(Building instance correspondences)
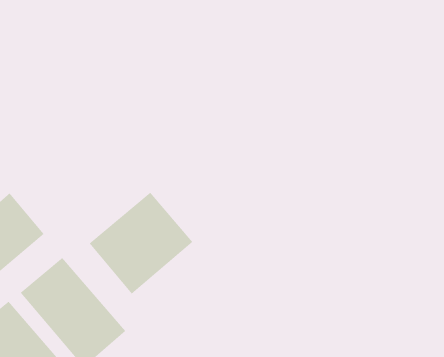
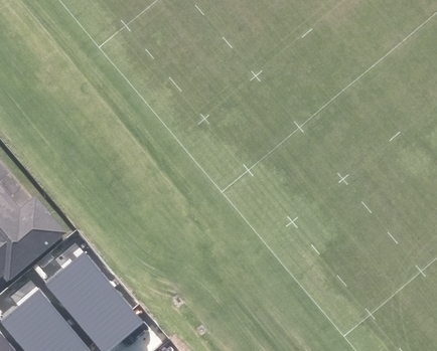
building: [89,192,193,294] -> none

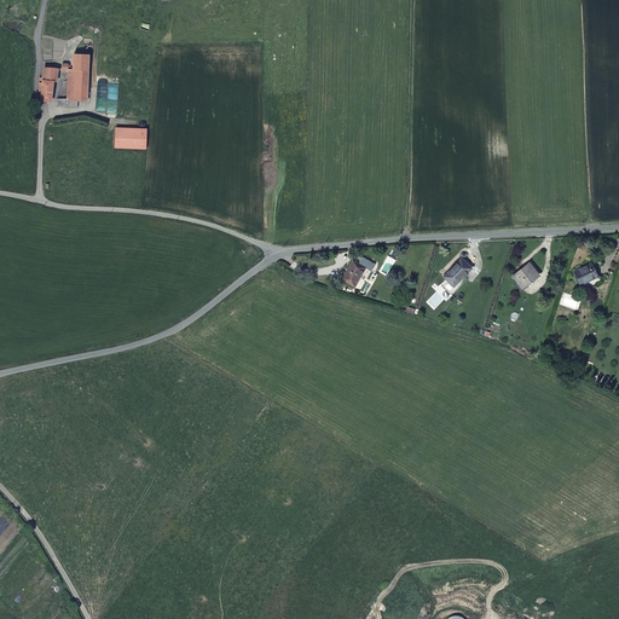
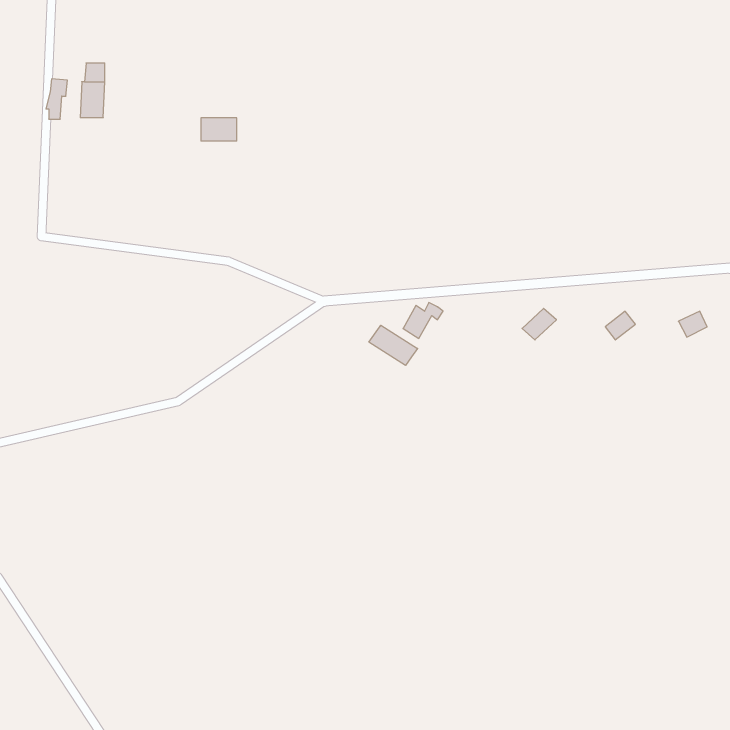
building: [116,127,146,146] -> [201,118,237,141]
building: none -> [369,325,418,365]

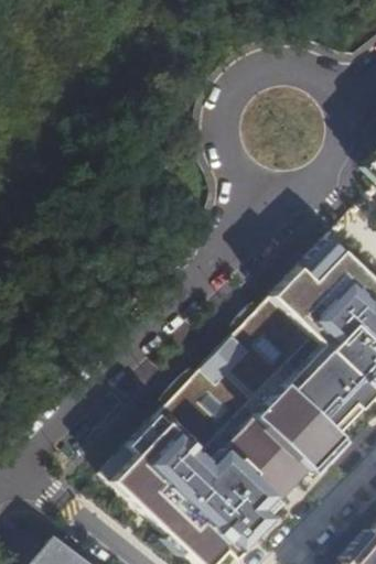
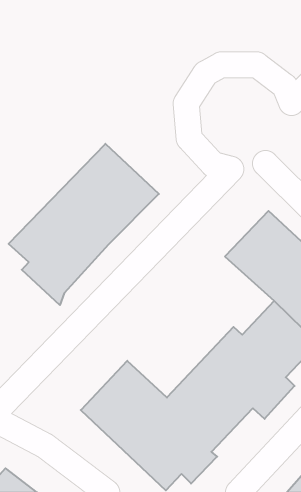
building: none -> [9,144,159,305]
building: [161,293,329,454] -> none

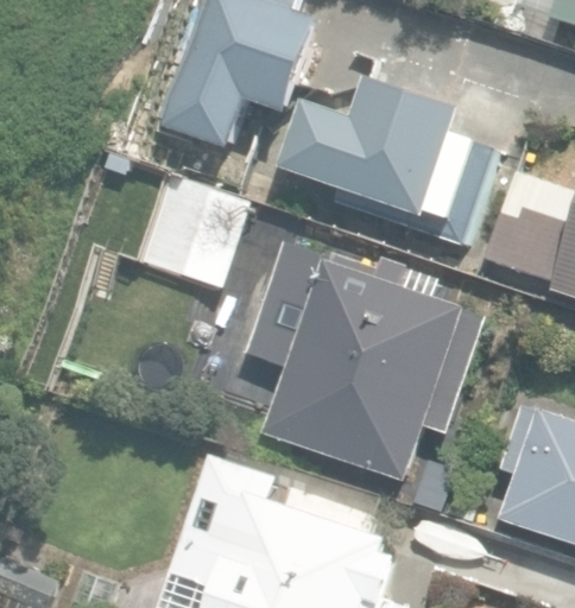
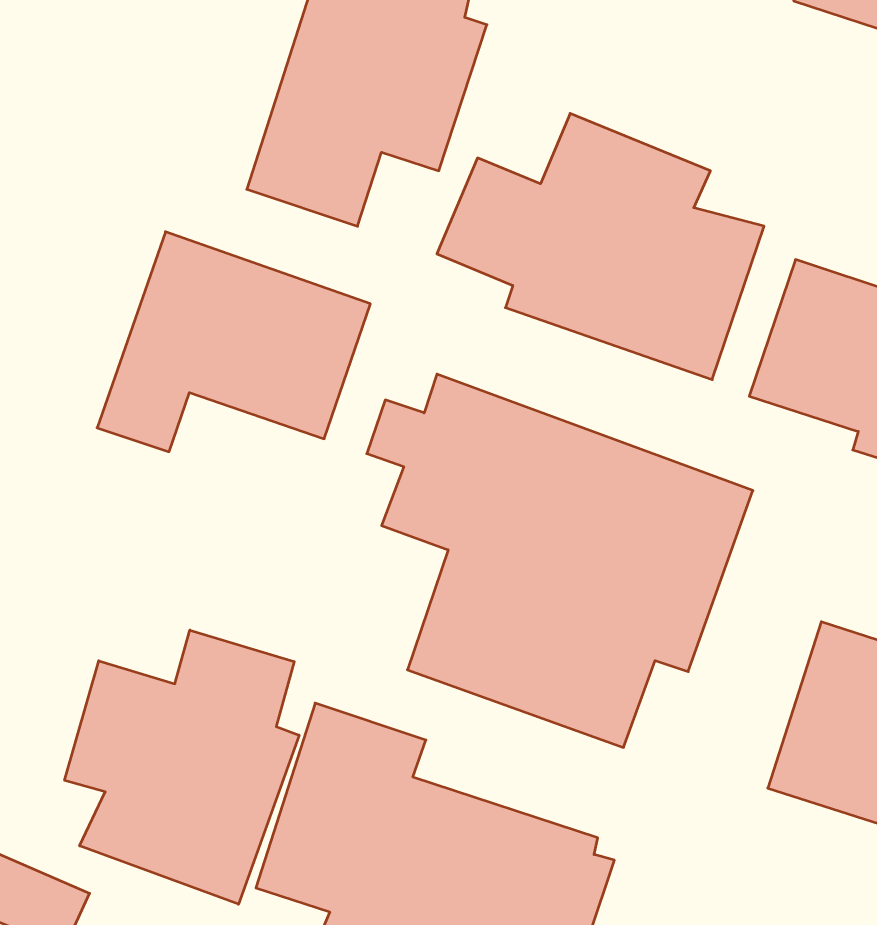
building: none -> [65,630,299,904]

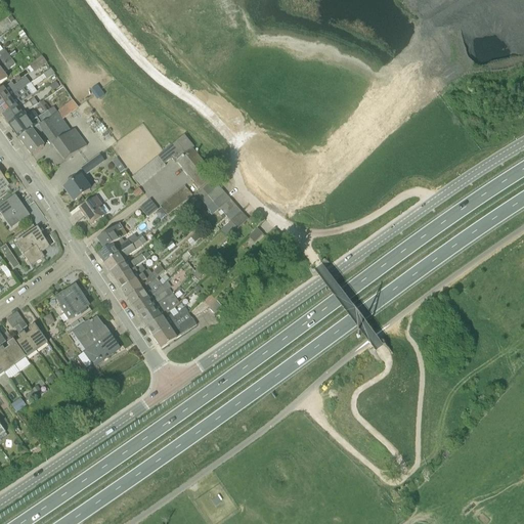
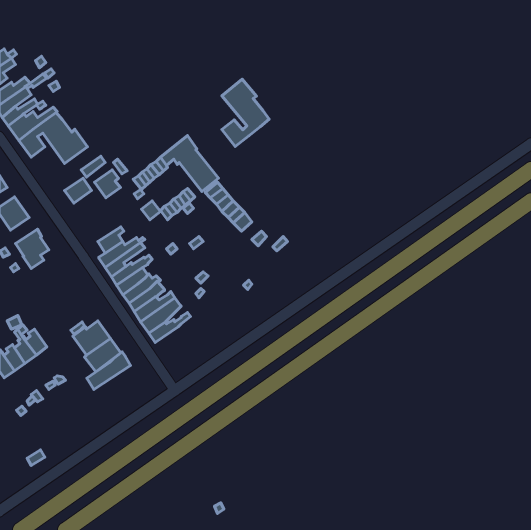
building: none -> [222,79,269,146]
building: [79,196,104,224] -> [94,170,121,198]
building: [55,283,88,316] -> none
building: [152,311,195,348] -> [87,352,130,389]

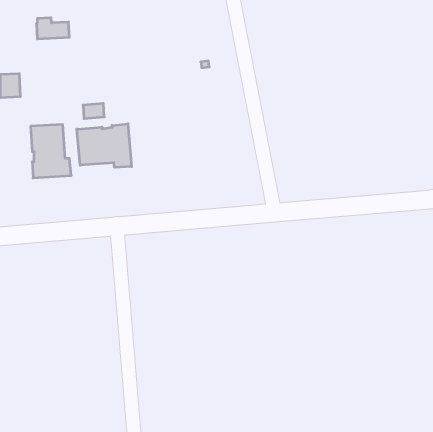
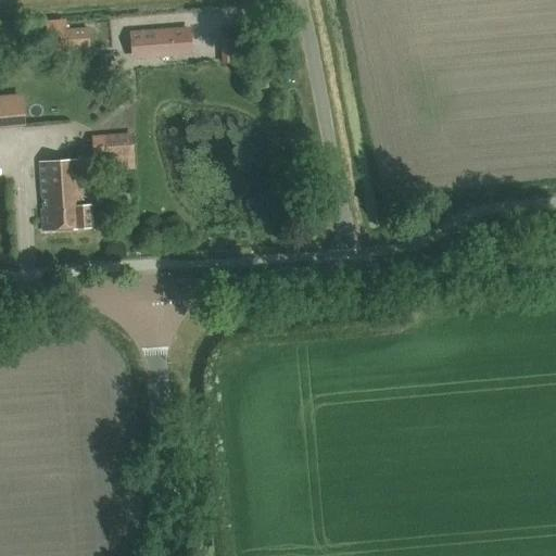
building: none -> [131,27,189,54]
building: [77,124,132,167] -> none

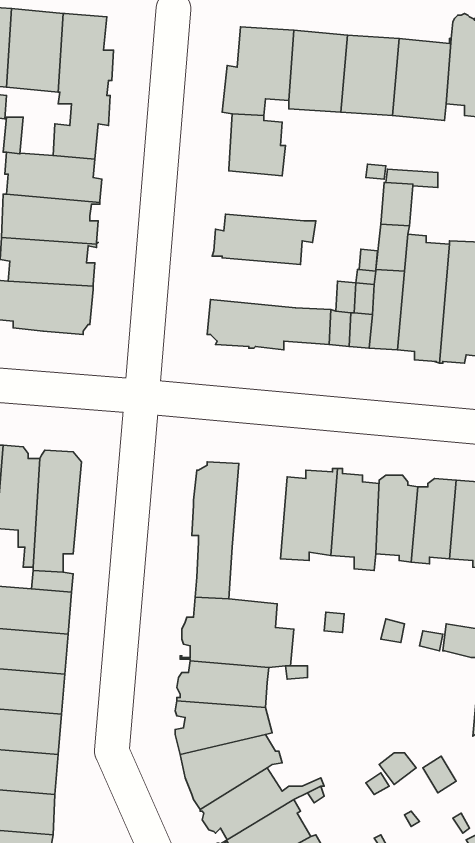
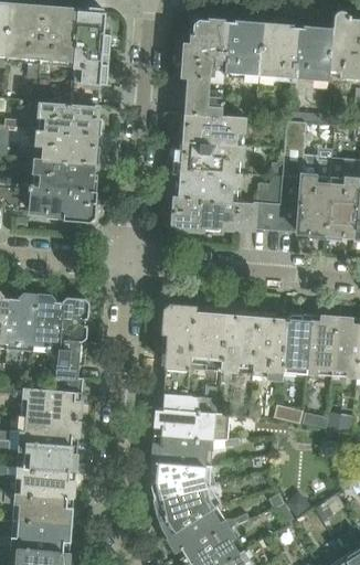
building: none -> [177,114,245,147]
building: none -> [172,171,240,204]
building: none -> [188,305,224,370]

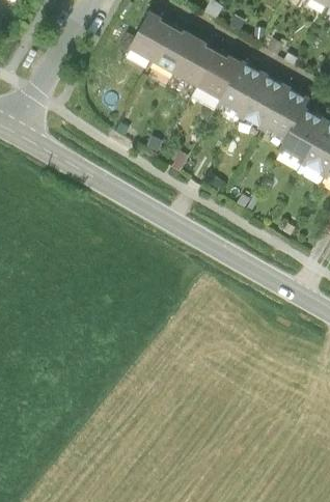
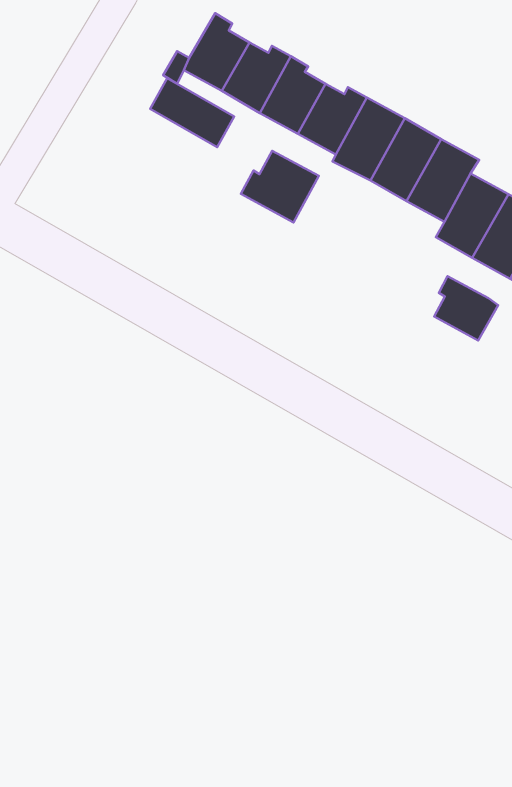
building: none -> [150,78,234,147]
building: none -> [241,151,319,223]
building: none -> [434,276,498,340]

Work request — Reproduce the data above in full, exactly, with the images removed.

Solution to this problem —
building: [89,192,193,294] -> none

building: [116,127,146,146] -> [201,118,237,141]
building: none -> [369,325,418,365]

building: none -> [9,144,159,305]
building: [161,293,329,454] -> none

building: none -> [65,630,299,904]

building: none -> [222,79,269,146]
building: [79,196,104,224] -> [94,170,121,198]
building: [55,283,88,316] -> none
building: [152,311,195,348] -> [87,352,130,389]

building: none -> [131,27,189,54]
building: [77,124,132,167] -> none

building: none -> [177,114,245,147]
building: none -> [172,171,240,204]
building: none -> [188,305,224,370]

building: none -> [150,78,234,147]
building: none -> [241,151,319,223]
building: none -> [434,276,498,340]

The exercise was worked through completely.